* WORK REQUIRED
Copy every line from the one containing "C1: 15nF (AGND, VCC) -> 100nF (AGND, VCC)" through the last line of the records below, both included, and nothing else.

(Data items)
---

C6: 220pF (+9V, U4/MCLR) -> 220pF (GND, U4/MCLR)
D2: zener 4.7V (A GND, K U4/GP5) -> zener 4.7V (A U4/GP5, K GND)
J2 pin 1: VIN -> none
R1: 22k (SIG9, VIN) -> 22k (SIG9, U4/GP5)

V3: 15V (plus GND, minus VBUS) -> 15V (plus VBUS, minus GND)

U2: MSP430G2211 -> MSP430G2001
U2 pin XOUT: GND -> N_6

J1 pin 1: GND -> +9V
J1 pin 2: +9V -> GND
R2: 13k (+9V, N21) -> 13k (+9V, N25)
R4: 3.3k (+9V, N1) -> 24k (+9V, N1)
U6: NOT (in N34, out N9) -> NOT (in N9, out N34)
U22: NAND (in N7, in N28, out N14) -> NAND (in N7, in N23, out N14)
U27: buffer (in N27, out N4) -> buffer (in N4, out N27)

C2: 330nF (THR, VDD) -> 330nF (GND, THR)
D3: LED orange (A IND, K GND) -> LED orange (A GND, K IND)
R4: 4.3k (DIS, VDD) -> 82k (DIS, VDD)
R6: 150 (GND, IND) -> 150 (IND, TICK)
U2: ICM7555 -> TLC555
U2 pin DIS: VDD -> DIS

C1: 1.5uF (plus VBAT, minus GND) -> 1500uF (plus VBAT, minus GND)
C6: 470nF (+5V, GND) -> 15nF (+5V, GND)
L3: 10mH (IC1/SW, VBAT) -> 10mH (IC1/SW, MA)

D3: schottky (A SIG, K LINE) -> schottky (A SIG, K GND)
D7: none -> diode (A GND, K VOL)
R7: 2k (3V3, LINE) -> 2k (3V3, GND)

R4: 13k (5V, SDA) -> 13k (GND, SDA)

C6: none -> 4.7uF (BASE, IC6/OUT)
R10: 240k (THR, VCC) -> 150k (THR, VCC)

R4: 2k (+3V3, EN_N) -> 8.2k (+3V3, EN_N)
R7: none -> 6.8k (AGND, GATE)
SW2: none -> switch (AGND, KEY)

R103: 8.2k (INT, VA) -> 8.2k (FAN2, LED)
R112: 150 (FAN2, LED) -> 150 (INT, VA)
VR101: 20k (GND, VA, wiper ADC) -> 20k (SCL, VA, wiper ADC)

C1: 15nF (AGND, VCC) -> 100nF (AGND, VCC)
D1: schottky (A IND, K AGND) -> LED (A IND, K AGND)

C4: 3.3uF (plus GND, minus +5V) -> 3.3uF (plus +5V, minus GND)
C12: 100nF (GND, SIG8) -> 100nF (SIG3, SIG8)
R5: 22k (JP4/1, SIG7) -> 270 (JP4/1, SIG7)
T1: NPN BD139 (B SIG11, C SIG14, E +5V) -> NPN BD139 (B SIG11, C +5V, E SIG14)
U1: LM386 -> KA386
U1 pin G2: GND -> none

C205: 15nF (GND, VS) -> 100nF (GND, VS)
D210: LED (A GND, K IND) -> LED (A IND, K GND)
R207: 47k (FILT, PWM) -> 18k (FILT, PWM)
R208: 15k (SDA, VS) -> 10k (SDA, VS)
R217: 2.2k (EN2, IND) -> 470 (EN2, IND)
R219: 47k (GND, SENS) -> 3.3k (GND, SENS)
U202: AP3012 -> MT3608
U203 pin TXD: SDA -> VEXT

---

* SOLVED PROBLEM
C1: 15nF (AGND, VCC) -> 100nF (AGND, VCC)
D1: schottky (A IND, K AGND) -> LED (A IND, K AGND)

C4: 3.3uF (plus GND, minus +5V) -> 3.3uF (plus +5V, minus GND)
C12: 100nF (GND, SIG8) -> 100nF (SIG3, SIG8)
R5: 22k (JP4/1, SIG7) -> 270 (JP4/1, SIG7)
T1: NPN BD139 (B SIG11, C SIG14, E +5V) -> NPN BD139 (B SIG11, C +5V, E SIG14)
U1: LM386 -> KA386
U1 pin G2: GND -> none

C205: 15nF (GND, VS) -> 100nF (GND, VS)
D210: LED (A GND, K IND) -> LED (A IND, K GND)
R207: 47k (FILT, PWM) -> 18k (FILT, PWM)
R208: 15k (SDA, VS) -> 10k (SDA, VS)
R217: 2.2k (EN2, IND) -> 470 (EN2, IND)
R219: 47k (GND, SENS) -> 3.3k (GND, SENS)
U202: AP3012 -> MT3608
U203 pin TXD: SDA -> VEXT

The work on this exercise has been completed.